### Work order
Match the word "VRAW". Return each line of the data below where it appears.

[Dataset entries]
☆ ☆ ☆

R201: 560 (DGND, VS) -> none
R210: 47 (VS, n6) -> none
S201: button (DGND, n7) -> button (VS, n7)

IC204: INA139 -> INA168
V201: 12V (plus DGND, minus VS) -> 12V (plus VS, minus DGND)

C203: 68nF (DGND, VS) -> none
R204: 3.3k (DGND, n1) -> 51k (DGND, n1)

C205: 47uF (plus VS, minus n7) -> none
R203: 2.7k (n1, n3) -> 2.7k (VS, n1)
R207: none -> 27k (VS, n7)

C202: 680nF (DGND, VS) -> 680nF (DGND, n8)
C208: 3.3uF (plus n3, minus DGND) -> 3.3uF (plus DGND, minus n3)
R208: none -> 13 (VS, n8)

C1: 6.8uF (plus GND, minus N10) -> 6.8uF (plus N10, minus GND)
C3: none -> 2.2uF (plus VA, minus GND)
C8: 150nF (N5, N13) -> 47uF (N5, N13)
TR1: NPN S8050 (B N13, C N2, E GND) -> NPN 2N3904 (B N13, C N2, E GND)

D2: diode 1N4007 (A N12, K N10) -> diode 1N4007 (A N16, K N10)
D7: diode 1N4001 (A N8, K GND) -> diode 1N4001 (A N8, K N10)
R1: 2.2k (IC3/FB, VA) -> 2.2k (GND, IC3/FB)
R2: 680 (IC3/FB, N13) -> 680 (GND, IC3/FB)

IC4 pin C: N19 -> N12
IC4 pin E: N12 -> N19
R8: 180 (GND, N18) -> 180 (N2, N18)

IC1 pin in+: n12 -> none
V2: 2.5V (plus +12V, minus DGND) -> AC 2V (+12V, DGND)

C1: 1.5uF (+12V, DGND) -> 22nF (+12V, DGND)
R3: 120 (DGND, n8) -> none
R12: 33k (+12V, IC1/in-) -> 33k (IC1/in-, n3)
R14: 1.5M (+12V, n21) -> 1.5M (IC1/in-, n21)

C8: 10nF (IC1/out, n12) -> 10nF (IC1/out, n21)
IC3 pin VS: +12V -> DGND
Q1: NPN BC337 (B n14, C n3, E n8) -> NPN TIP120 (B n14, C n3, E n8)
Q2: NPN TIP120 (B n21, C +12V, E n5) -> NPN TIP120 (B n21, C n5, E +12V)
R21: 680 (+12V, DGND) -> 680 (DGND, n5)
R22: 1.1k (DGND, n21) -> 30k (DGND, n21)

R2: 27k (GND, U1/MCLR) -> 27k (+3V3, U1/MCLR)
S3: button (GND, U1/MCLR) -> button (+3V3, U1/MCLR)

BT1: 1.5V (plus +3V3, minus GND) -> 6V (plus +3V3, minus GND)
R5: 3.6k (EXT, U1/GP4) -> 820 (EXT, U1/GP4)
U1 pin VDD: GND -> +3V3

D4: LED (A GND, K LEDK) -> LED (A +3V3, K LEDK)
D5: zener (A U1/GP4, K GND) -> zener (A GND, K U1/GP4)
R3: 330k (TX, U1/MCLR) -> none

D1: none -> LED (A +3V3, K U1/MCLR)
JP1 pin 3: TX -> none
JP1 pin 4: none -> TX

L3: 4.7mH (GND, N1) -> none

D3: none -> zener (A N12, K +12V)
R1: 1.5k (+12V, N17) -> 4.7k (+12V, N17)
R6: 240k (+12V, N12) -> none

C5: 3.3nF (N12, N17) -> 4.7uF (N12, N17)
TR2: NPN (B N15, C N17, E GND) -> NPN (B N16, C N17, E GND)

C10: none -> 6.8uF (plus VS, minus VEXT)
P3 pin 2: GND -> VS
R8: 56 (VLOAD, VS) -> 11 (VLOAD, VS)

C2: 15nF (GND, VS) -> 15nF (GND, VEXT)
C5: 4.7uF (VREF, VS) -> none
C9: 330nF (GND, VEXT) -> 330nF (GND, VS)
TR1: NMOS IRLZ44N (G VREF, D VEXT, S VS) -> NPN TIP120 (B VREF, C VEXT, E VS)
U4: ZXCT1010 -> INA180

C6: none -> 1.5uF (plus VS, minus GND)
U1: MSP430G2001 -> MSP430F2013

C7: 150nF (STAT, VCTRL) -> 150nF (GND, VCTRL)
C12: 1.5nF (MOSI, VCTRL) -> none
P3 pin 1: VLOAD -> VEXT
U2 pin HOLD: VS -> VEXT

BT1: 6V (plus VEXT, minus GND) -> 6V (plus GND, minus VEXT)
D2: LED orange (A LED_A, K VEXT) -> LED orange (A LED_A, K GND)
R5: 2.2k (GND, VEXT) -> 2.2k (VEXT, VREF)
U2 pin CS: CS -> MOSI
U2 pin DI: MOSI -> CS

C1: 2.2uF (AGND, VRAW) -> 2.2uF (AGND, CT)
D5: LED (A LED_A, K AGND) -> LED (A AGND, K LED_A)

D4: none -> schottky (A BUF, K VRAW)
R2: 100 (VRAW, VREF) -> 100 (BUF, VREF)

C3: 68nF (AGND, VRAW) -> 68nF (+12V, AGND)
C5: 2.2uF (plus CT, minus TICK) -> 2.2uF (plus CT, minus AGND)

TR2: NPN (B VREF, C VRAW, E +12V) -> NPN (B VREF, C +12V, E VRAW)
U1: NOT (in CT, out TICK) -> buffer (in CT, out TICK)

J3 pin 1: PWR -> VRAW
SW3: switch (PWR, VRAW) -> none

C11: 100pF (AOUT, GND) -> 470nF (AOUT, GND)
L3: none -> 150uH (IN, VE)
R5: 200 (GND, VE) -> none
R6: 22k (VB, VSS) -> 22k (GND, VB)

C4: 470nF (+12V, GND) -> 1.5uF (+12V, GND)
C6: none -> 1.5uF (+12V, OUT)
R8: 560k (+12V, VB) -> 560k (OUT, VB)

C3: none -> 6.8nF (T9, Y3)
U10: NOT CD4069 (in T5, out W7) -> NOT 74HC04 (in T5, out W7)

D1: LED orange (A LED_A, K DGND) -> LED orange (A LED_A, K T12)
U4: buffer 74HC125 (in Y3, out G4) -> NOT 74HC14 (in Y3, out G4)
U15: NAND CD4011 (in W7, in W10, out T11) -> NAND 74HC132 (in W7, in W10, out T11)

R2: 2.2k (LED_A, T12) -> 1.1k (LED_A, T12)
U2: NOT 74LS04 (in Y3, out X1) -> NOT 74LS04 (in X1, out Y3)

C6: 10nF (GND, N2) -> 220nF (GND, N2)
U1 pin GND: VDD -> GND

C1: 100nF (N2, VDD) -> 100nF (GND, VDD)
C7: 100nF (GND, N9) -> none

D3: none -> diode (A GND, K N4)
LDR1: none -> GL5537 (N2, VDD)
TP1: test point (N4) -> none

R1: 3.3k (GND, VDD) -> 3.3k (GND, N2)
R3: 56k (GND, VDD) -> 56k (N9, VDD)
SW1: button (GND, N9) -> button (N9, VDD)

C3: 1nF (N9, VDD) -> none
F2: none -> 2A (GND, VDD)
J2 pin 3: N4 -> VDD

☆ ☆ ☆

### Exercise result
C1: 2.2uF (AGND, VRAW) -> 2.2uF (AGND, CT)
D4: none -> schottky (A BUF, K VRAW)
R2: 100 (VRAW, VREF) -> 100 (BUF, VREF)
C3: 68nF (AGND, VRAW) -> 68nF (+12V, AGND)
TR2: NPN (B VREF, C VRAW, E +12V) -> NPN (B VREF, C +12V, E VRAW)
J3 pin 1: PWR -> VRAW
SW3: switch (PWR, VRAW) -> none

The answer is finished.